- **WRITTEN EXERCISE**
Rewrite the lines starting at the line containing "Result [1411, 19]" and ending at the line containing "2016 [40, 75]" as a JSON list of strings, one string per line, with blank lines left out.
--- DATA SECTION ---
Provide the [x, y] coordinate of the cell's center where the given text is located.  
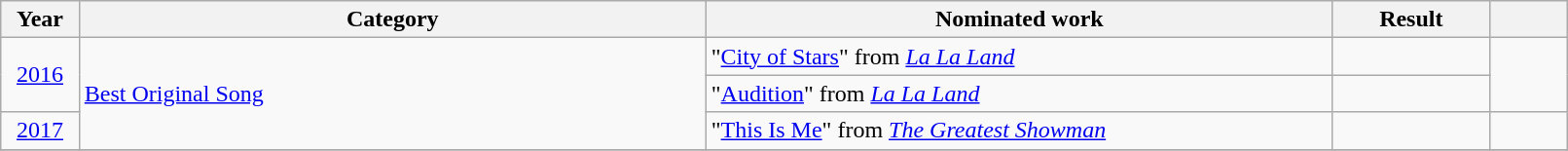
Result [1411, 19]
"Audition" from La La Land [1019, 93]
Best Original Song [392, 93]
Nominated work [1019, 19]
Year [40, 19]
Category [392, 19]
"This Is Me" from The Greatest Showman [1019, 130]
2017 [40, 130]
"City of Stars" from La La Land [1019, 56]
2016 [40, 75]
Return the [x, y] coordinate for the center point of the cell that contains the specified text.  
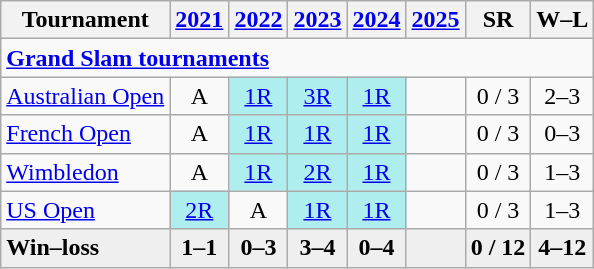
Tournament [86, 20]
3–4 [318, 248]
0 / 12 [498, 248]
Grand Slam tournaments [298, 58]
Wimbledon [86, 172]
SR [498, 20]
2023 [318, 20]
US Open [86, 210]
2021 [200, 20]
W–L [562, 20]
2022 [258, 20]
2025 [436, 20]
2–3 [562, 96]
3R [318, 96]
Australian Open [86, 96]
2024 [376, 20]
1–1 [200, 248]
Win–loss [86, 248]
French Open [86, 134]
4–12 [562, 248]
0–4 [376, 248]
Locate the cell with the specified text and output its (x, y) center coordinate. 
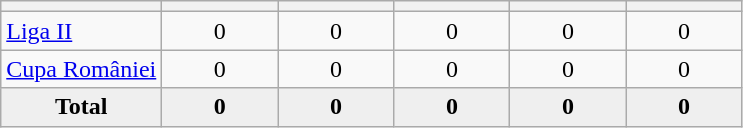
Liga II (82, 31)
Cupa României (82, 69)
Total (82, 107)
Output the [X, Y] coordinate of the center of the cell containing the given text.  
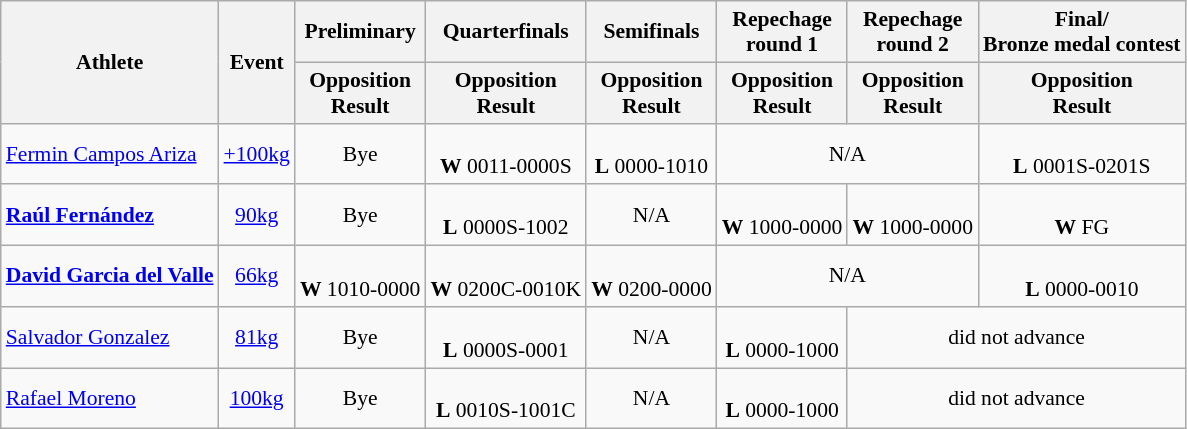
David Garcia del Valle [110, 276]
L 0000S-0001 [506, 338]
L 0000S-1002 [506, 216]
W 1010-0000 [360, 276]
90kg [257, 216]
Quarterfinals [506, 32]
Semifinals [652, 32]
Rafael Moreno [110, 398]
100kg [257, 398]
Fermin Campos Ariza [110, 154]
W 0011-0000S [506, 154]
Event [257, 62]
81kg [257, 338]
L 0010S-1001C [506, 398]
L 0000-1010 [652, 154]
66kg [257, 276]
W 0200-0000 [652, 276]
W FG [1082, 216]
Athlete [110, 62]
Final/Bronze medal contest [1082, 32]
Repechage round 2 [912, 32]
L 0000-0010 [1082, 276]
+100kg [257, 154]
W 0200C-0010K [506, 276]
Raúl Fernández [110, 216]
L 0001S-0201S [1082, 154]
Salvador Gonzalez [110, 338]
Repechage round 1 [782, 32]
Preliminary [360, 32]
Output the [X, Y] coordinate of the center of the cell containing the given text.  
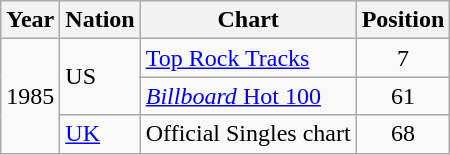
Position [403, 20]
Top Rock Tracks [248, 58]
68 [403, 134]
UK [100, 134]
Official Singles chart [248, 134]
1985 [30, 96]
Nation [100, 20]
US [100, 77]
Year [30, 20]
Chart [248, 20]
Billboard Hot 100 [248, 96]
61 [403, 96]
7 [403, 58]
Locate the cell with the specified text and output its [x, y] center coordinate. 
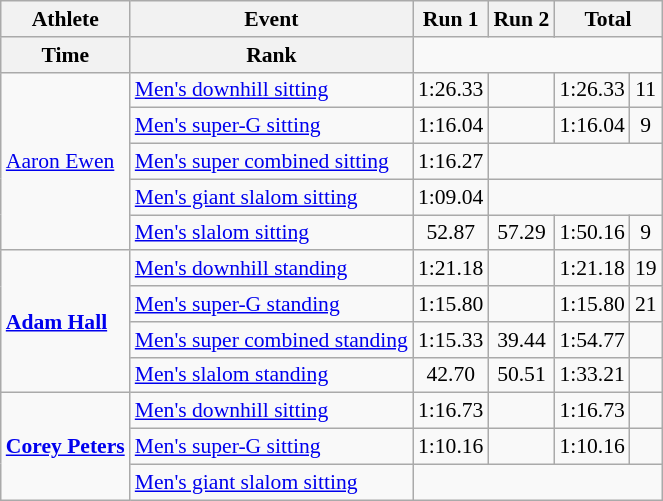
Men's super-G standing [272, 304]
50.51 [521, 375]
Men's slalom standing [272, 375]
1:15.33 [450, 340]
1:09.04 [450, 197]
11 [646, 90]
57.29 [521, 233]
1:50.16 [592, 233]
Men's slalom sitting [272, 233]
1:33.21 [592, 375]
Men's downhill standing [272, 269]
39.44 [521, 340]
Adam Hall [66, 322]
21 [646, 304]
1:54.77 [592, 340]
1:16.27 [450, 162]
Event [272, 19]
Total [608, 19]
19 [646, 269]
Aaron Ewen [66, 161]
Run 2 [521, 19]
Men's super combined standing [272, 340]
Men's super combined sitting [272, 162]
Time [66, 55]
Rank [272, 55]
42.70 [450, 375]
Athlete [66, 19]
Corey Peters [66, 446]
52.87 [450, 233]
Run 1 [450, 19]
From the cell containing the given text, extract its center point as [X, Y] coordinate. 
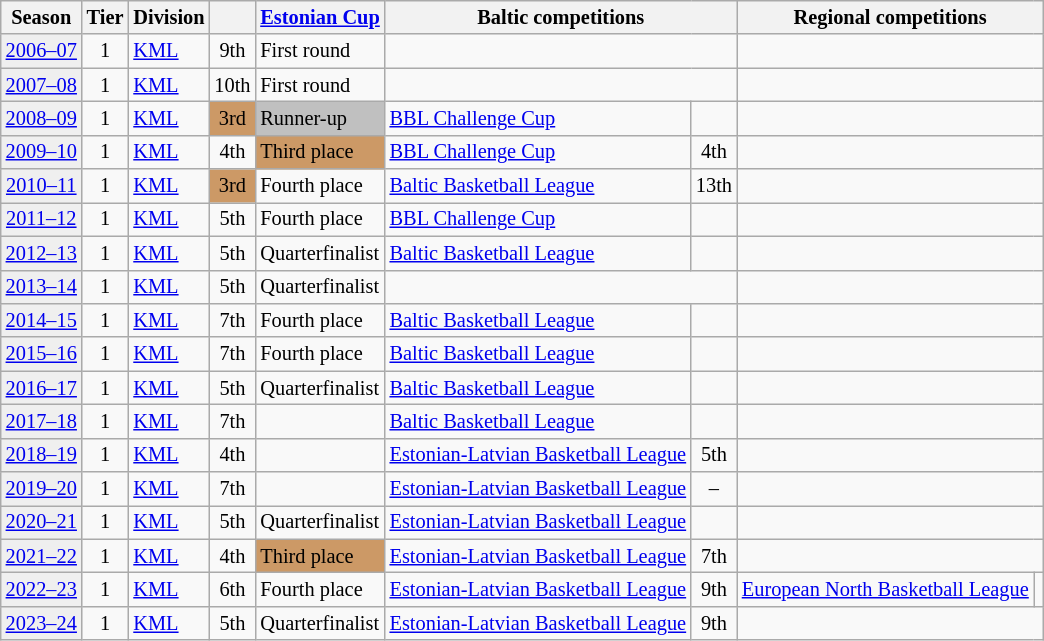
Baltic competitions [561, 17]
2014–15 [42, 320]
Division [168, 17]
2011–12 [42, 219]
Regional competitions [890, 17]
6th [232, 589]
2016–17 [42, 388]
2010–11 [42, 186]
2019–20 [42, 489]
2008–09 [42, 118]
2012–13 [42, 253]
2007–08 [42, 85]
Season [42, 17]
13th [714, 186]
2018–19 [42, 455]
2023–24 [42, 623]
2017–18 [42, 421]
– [714, 489]
Runner-up [320, 118]
2009–10 [42, 152]
2020–21 [42, 522]
2021–22 [42, 556]
2006–07 [42, 51]
Estonian Cup [320, 17]
European North Basketball League [886, 589]
2022–23 [42, 589]
10th [232, 85]
Tier [106, 17]
2015–16 [42, 354]
2013–14 [42, 287]
For the text-containing cell, return its midpoint in [x, y] coordinate format. 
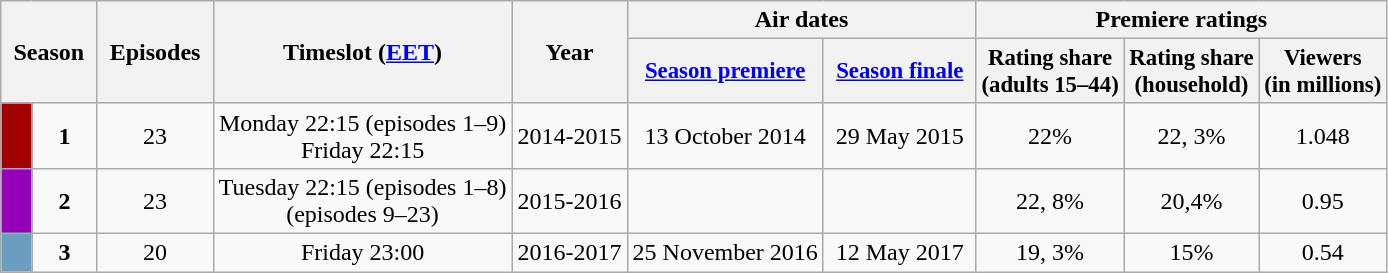
12 May 2017 [900, 253]
Tuesday 22:15 (episodes 1–8) (episodes 9–23) [362, 200]
Viewers(in millions) [1323, 72]
2016-2017 [570, 253]
1.048 [1323, 136]
Year [570, 52]
15% [1192, 253]
0.95 [1323, 200]
Rating share(adults 15–44) [1050, 72]
0.54 [1323, 253]
Friday 23:00 [362, 253]
Monday 22:15 (episodes 1–9)Friday 22:15 [362, 136]
Season finale [900, 72]
29 May 2015 [900, 136]
1 [64, 136]
Timeslot (EET) [362, 52]
20 [155, 253]
Air dates [802, 20]
19, 3% [1050, 253]
25 November 2016 [725, 253]
Season premiere [725, 72]
2015-2016 [570, 200]
22% [1050, 136]
2 [64, 200]
20,4% [1192, 200]
22, 8% [1050, 200]
Rating share(household) [1192, 72]
22, 3% [1192, 136]
13 October 2014 [725, 136]
Episodes [155, 52]
Premiere ratings [1181, 20]
Season [49, 52]
2014-2015 [570, 136]
3 [64, 253]
Locate the cell with the specified text and output its (x, y) center coordinate. 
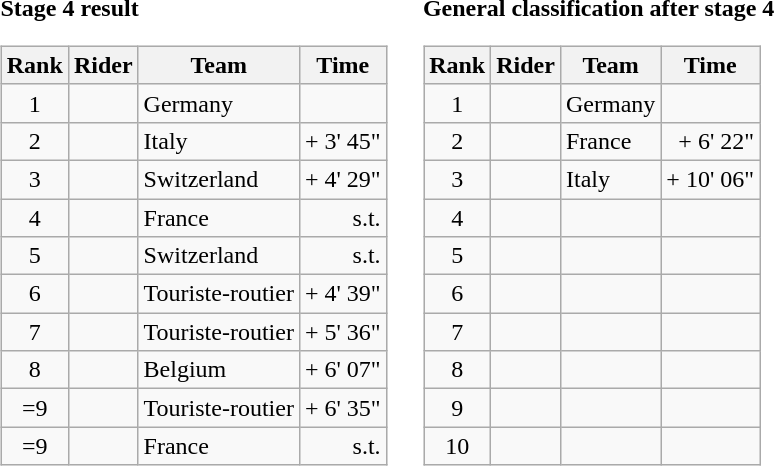
+ 3' 45" (342, 141)
+ 6' 22" (710, 141)
Belgium (218, 370)
9 (458, 408)
+ 10' 06" (710, 179)
+ 6' 07" (342, 370)
+ 5' 36" (342, 332)
+ 4' 29" (342, 179)
10 (458, 446)
+ 4' 39" (342, 294)
+ 6' 35" (342, 408)
Determine the (x, y) coordinate at the center of the cell enclosing the given text.  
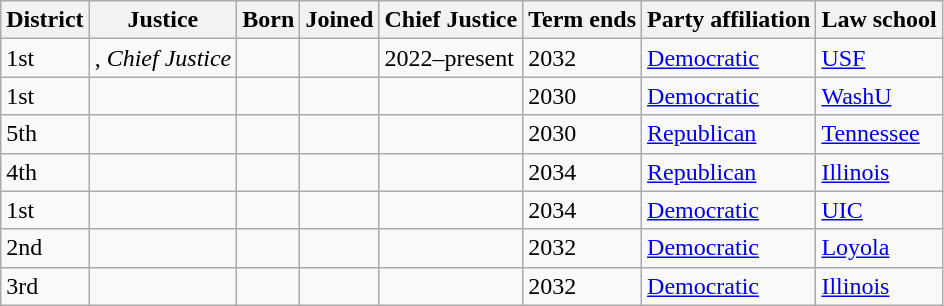
Justice (163, 20)
Law school (879, 20)
3rd (45, 286)
Tennessee (879, 134)
4th (45, 172)
USF (879, 58)
Loyola (879, 248)
Party affiliation (729, 20)
Born (268, 20)
, Chief Justice (163, 58)
Joined (340, 20)
Term ends (582, 20)
UIC (879, 210)
5th (45, 134)
Chief Justice (451, 20)
District (45, 20)
2nd (45, 248)
WashU (879, 96)
2022–present (451, 58)
Capture the cell that displays the provided text and extract its (x, y) central coordinate. 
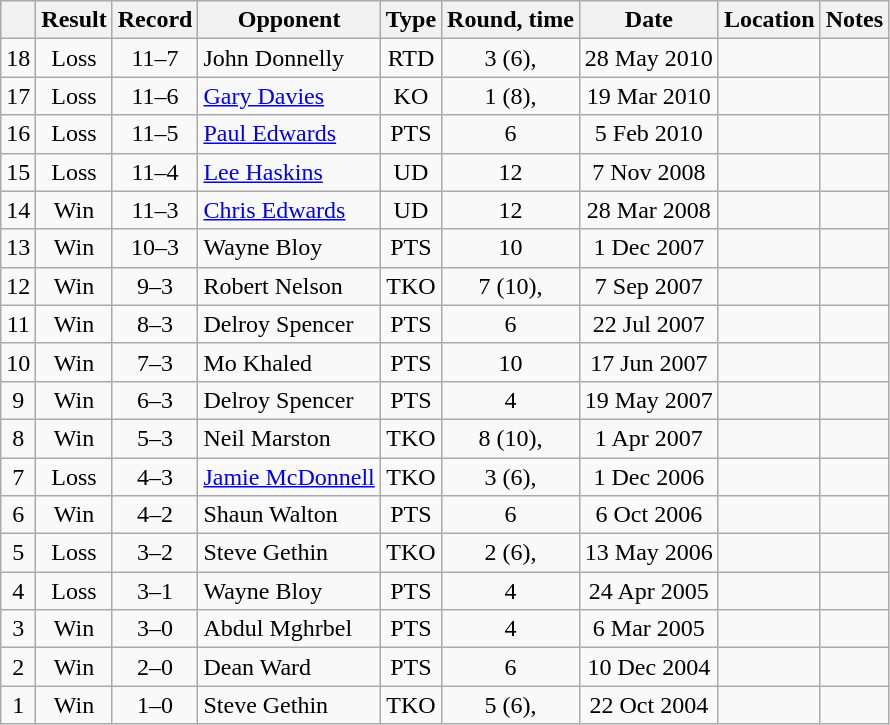
Opponent (289, 20)
11–5 (155, 134)
24 Apr 2005 (648, 591)
22 Oct 2004 (648, 705)
11–6 (155, 96)
13 May 2006 (648, 553)
KO (410, 96)
16 (18, 134)
Lee Haskins (289, 172)
10 Dec 2004 (648, 667)
8 (18, 438)
1 (18, 705)
John Donnelly (289, 58)
7 (18, 477)
1 (8), (511, 96)
2–0 (155, 667)
11 (18, 324)
RTD (410, 58)
Mo Khaled (289, 362)
Paul Edwards (289, 134)
18 (18, 58)
11–7 (155, 58)
5 Feb 2010 (648, 134)
Round, time (511, 20)
11–3 (155, 210)
3–1 (155, 591)
15 (18, 172)
7–3 (155, 362)
Record (155, 20)
10–3 (155, 248)
6 Oct 2006 (648, 515)
19 Mar 2010 (648, 96)
19 May 2007 (648, 400)
4–3 (155, 477)
6–3 (155, 400)
Type (410, 20)
17 Jun 2007 (648, 362)
Date (648, 20)
Jamie McDonnell (289, 477)
Chris Edwards (289, 210)
3 (18, 629)
7 (10), (511, 286)
3–0 (155, 629)
1 Dec 2006 (648, 477)
1 Apr 2007 (648, 438)
3–2 (155, 553)
28 Mar 2008 (648, 210)
6 Mar 2005 (648, 629)
Dean Ward (289, 667)
14 (18, 210)
7 Sep 2007 (648, 286)
Robert Nelson (289, 286)
5 (6), (511, 705)
7 Nov 2008 (648, 172)
1–0 (155, 705)
17 (18, 96)
Gary Davies (289, 96)
8 (10), (511, 438)
11–4 (155, 172)
2 (6), (511, 553)
5–3 (155, 438)
Result (74, 20)
8–3 (155, 324)
28 May 2010 (648, 58)
2 (18, 667)
Neil Marston (289, 438)
22 Jul 2007 (648, 324)
Abdul Mghrbel (289, 629)
4–2 (155, 515)
1 Dec 2007 (648, 248)
Notes (854, 20)
13 (18, 248)
Location (769, 20)
5 (18, 553)
Shaun Walton (289, 515)
9 (18, 400)
9–3 (155, 286)
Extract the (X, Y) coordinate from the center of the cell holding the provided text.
---
- **WRITTEN ANSWER**
[
  "Result [1411, 19]",
  "\"Audition\" from La La Land [1019, 93]",
  "Best Original Song [392, 93]",
  "Nominated work [1019, 19]",
  "Year [40, 19]",
  "Category [392, 19]",
  "\"This Is Me\" from The Greatest Showman [1019, 130]",
  "2017 [40, 130]",
  "\"City of Stars\" from La La Land [1019, 56]",
  "2016 [40, 75]"
]